Revision tracking records
..........

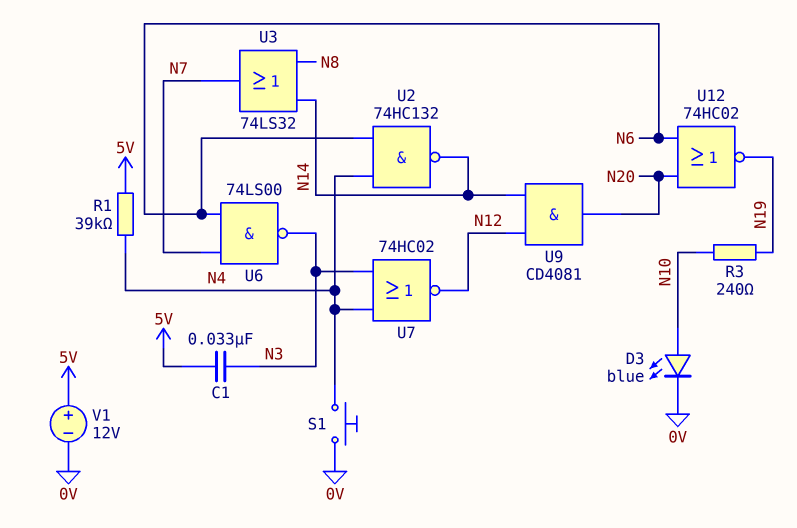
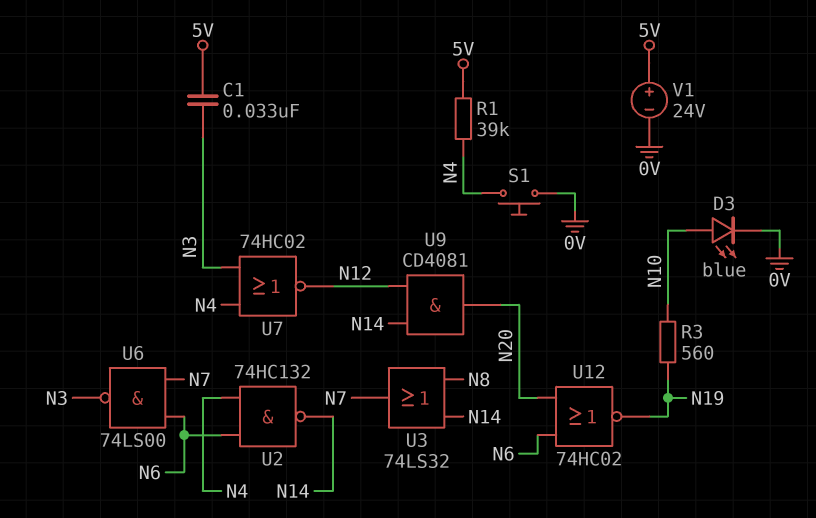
R3: 240 (N10, N19) -> 560 (N10, N19)
V1: 12V (plus 5V, minus 0V) -> 24V (plus 5V, minus 0V)

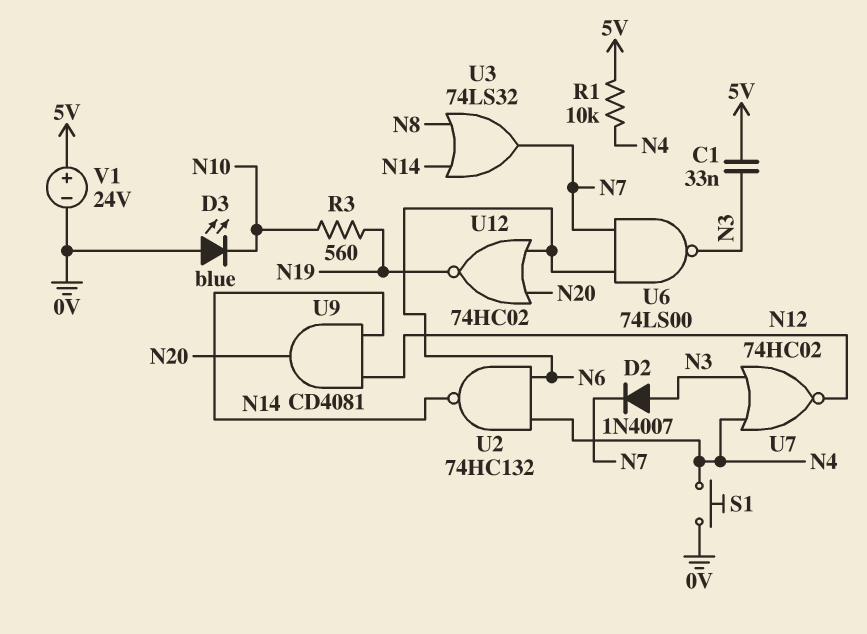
D2: none -> diode 1N4007 (A N3, K N7)
D3: LED blue (A N10, K 0V) -> LED blue (A 0V, K N10)
R1: 39k (5V, N4) -> 10k (5V, N4)

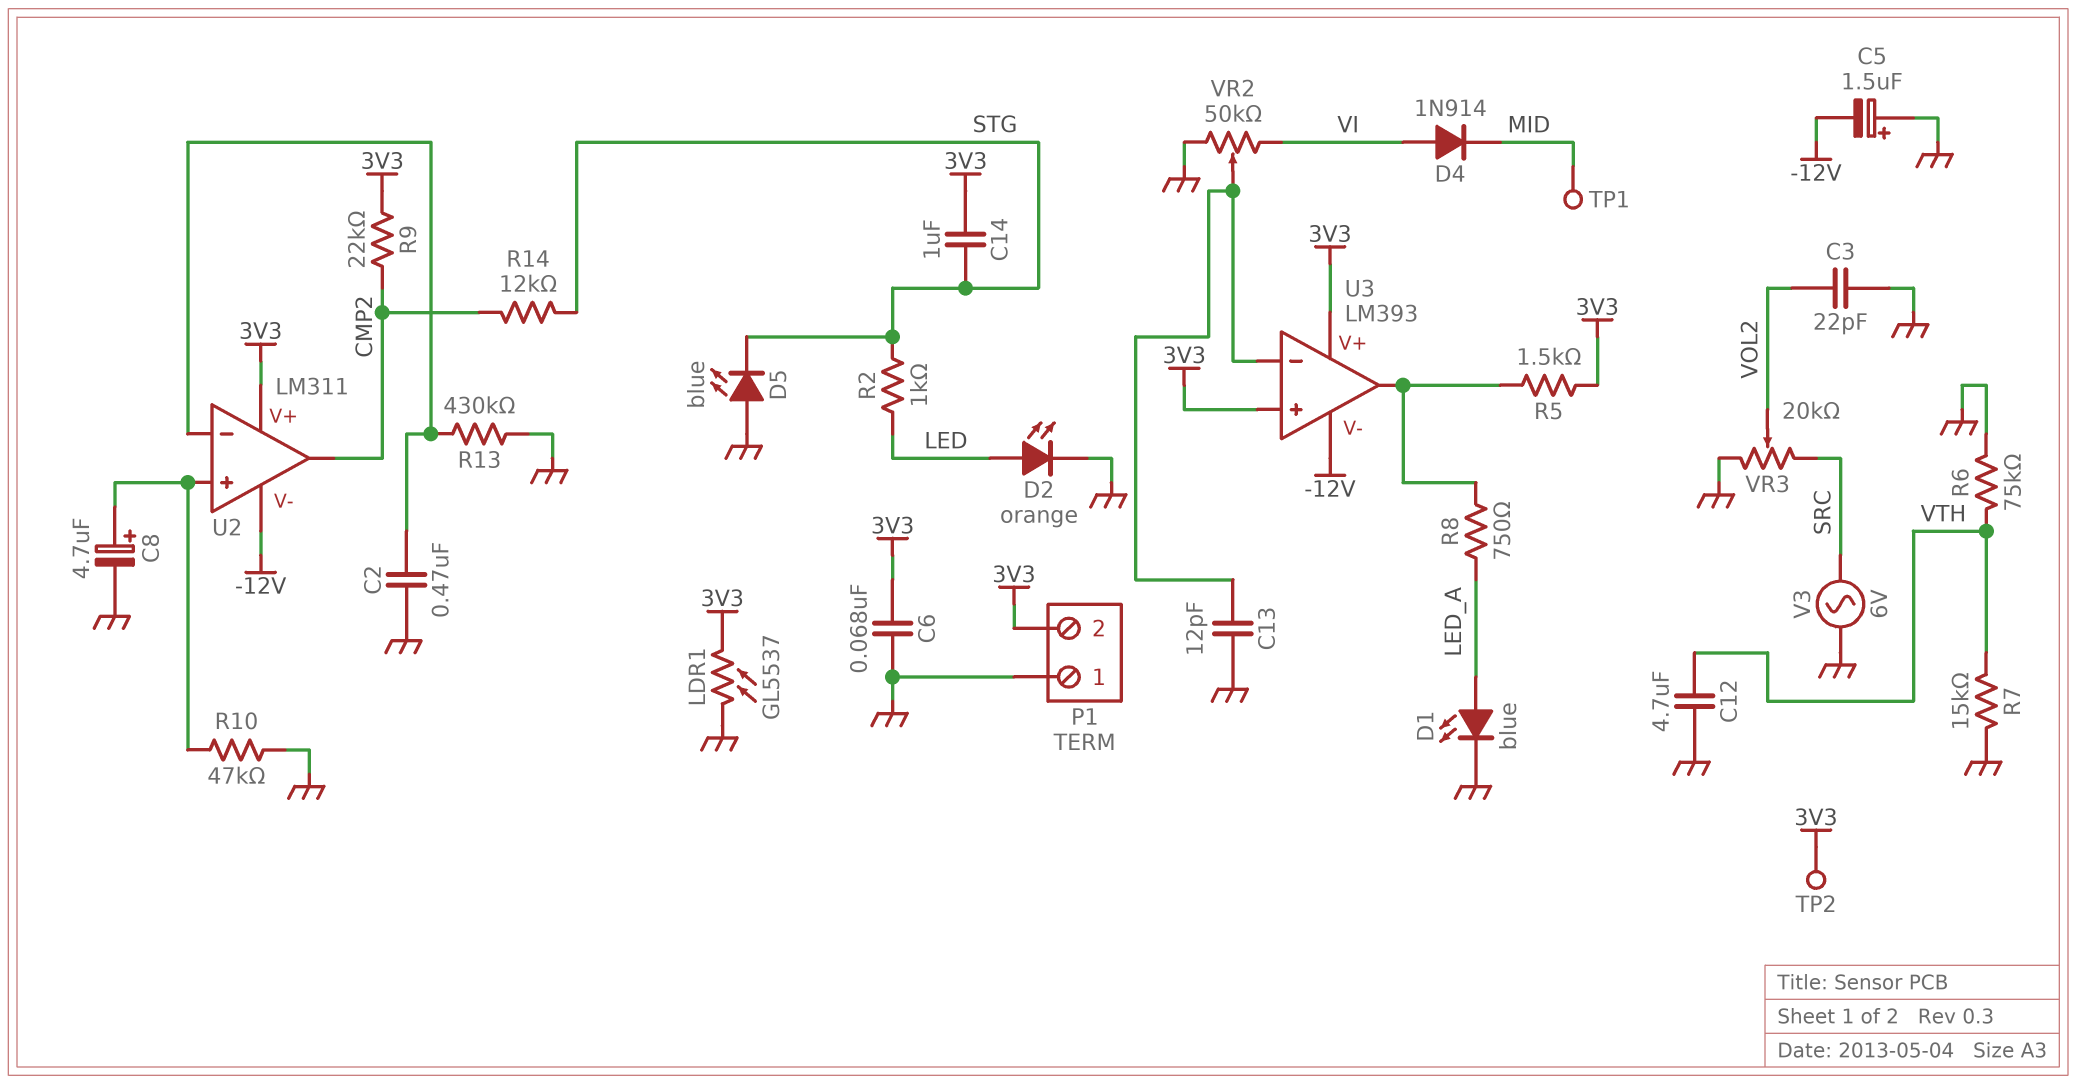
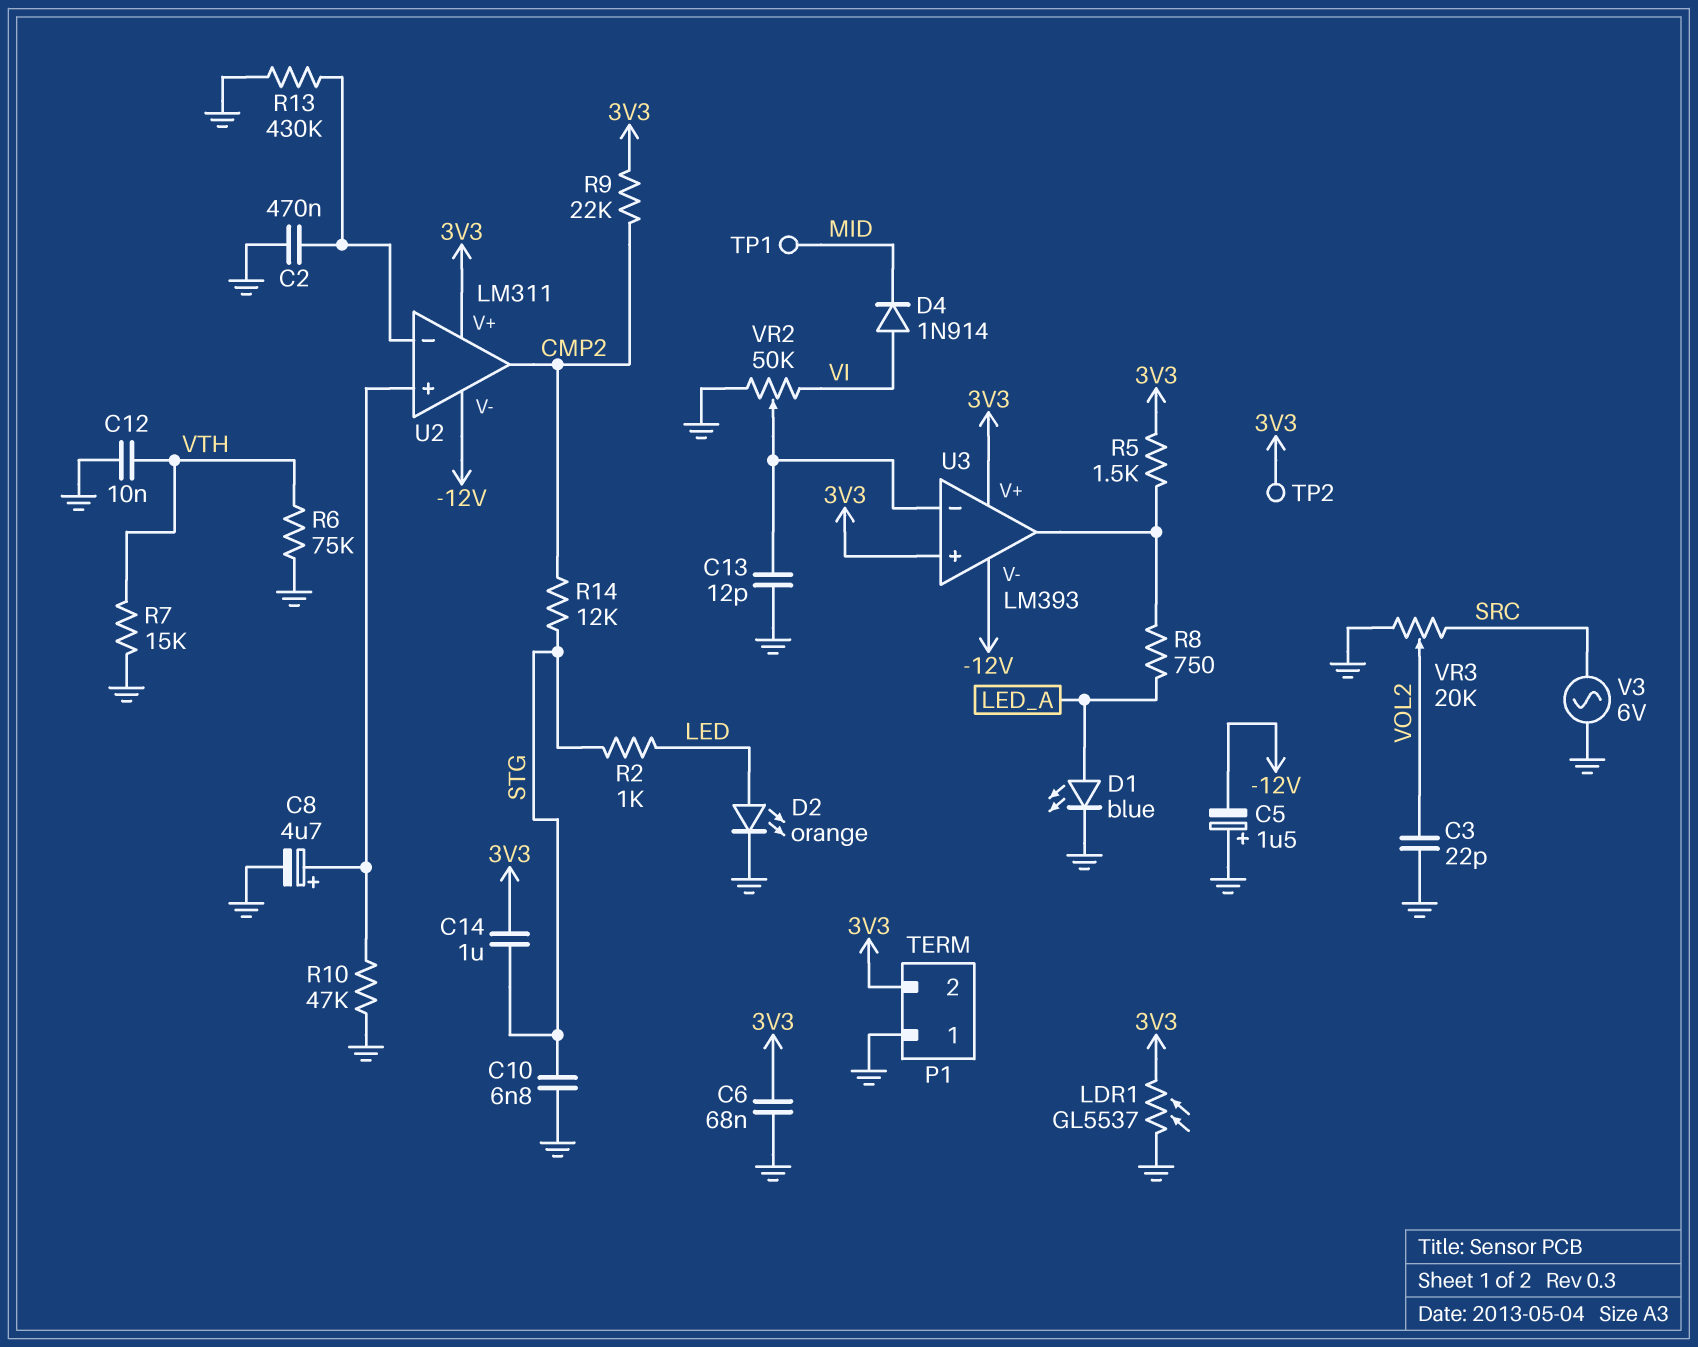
C10: none -> 6.8nF (GND, STG)
C12: 4.7uF (GND, VTH) -> 10nF (GND, VTH)
D5: LED blue (A GND, K STG) -> none

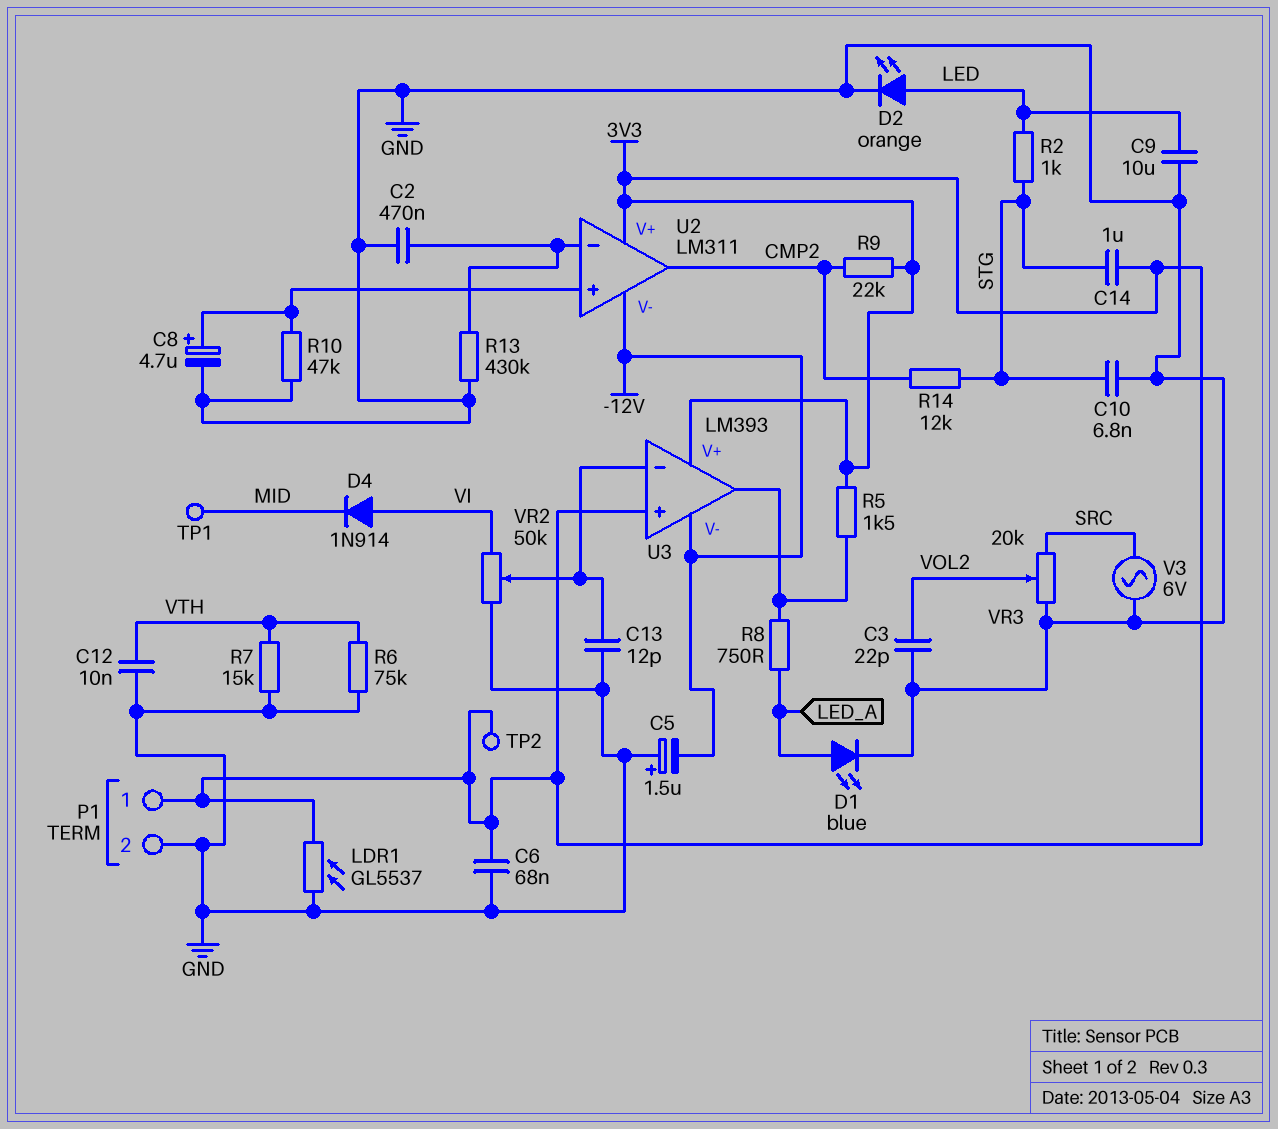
C9: none -> 10uF (GND, LED)
P1 pin 1: GND -> 3V3
P1 pin 2: 3V3 -> GND

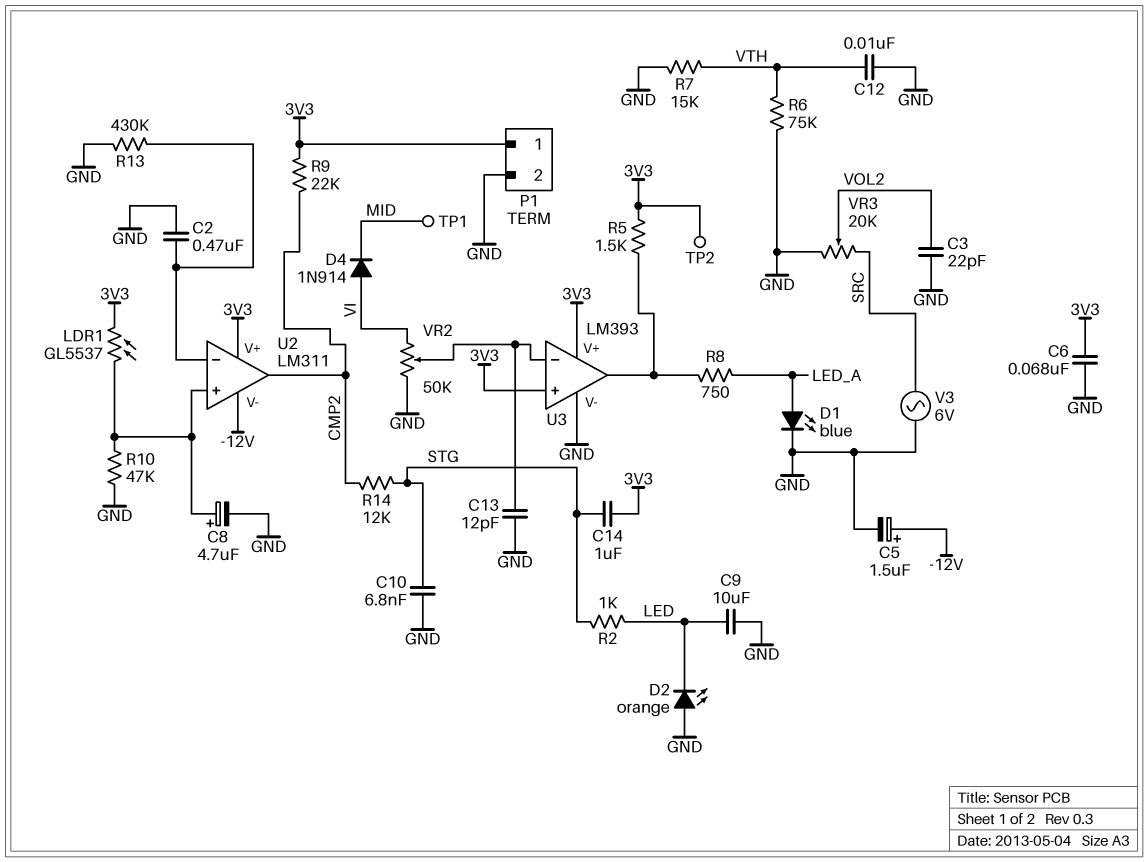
C5: 1.5uF (plus GND, minus -12V) -> 1.5uF (plus -12V, minus GND)
D2: LED orange (A LED, K GND) -> LED orange (A GND, K LED)
LDR1: GL5537 (3V3, GND) -> GL5537 (3V3, U2/in+)
U3 pin V-: -12V -> GND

..........

__EXERCISE DESCRIPTION__.
For this exercise, the lines from the one containing "V1: 12V (plus" through the last line of the entries above are to be output exactly, both included, and pictures are skipped.

__OUTPUT BELOW__.
V1: 12V (plus 5V, minus 0V) -> 24V (plus 5V, minus 0V)

D2: none -> diode 1N4007 (A N3, K N7)
D3: LED blue (A N10, K 0V) -> LED blue (A 0V, K N10)
R1: 39k (5V, N4) -> 10k (5V, N4)

C10: none -> 6.8nF (GND, STG)
C12: 4.7uF (GND, VTH) -> 10nF (GND, VTH)
D5: LED blue (A GND, K STG) -> none

C9: none -> 10uF (GND, LED)
P1 pin 1: GND -> 3V3
P1 pin 2: 3V3 -> GND

C5: 1.5uF (plus GND, minus -12V) -> 1.5uF (plus -12V, minus GND)
D2: LED orange (A LED, K GND) -> LED orange (A GND, K LED)
LDR1: GL5537 (3V3, GND) -> GL5537 (3V3, U2/in+)
U3 pin V-: -12V -> GND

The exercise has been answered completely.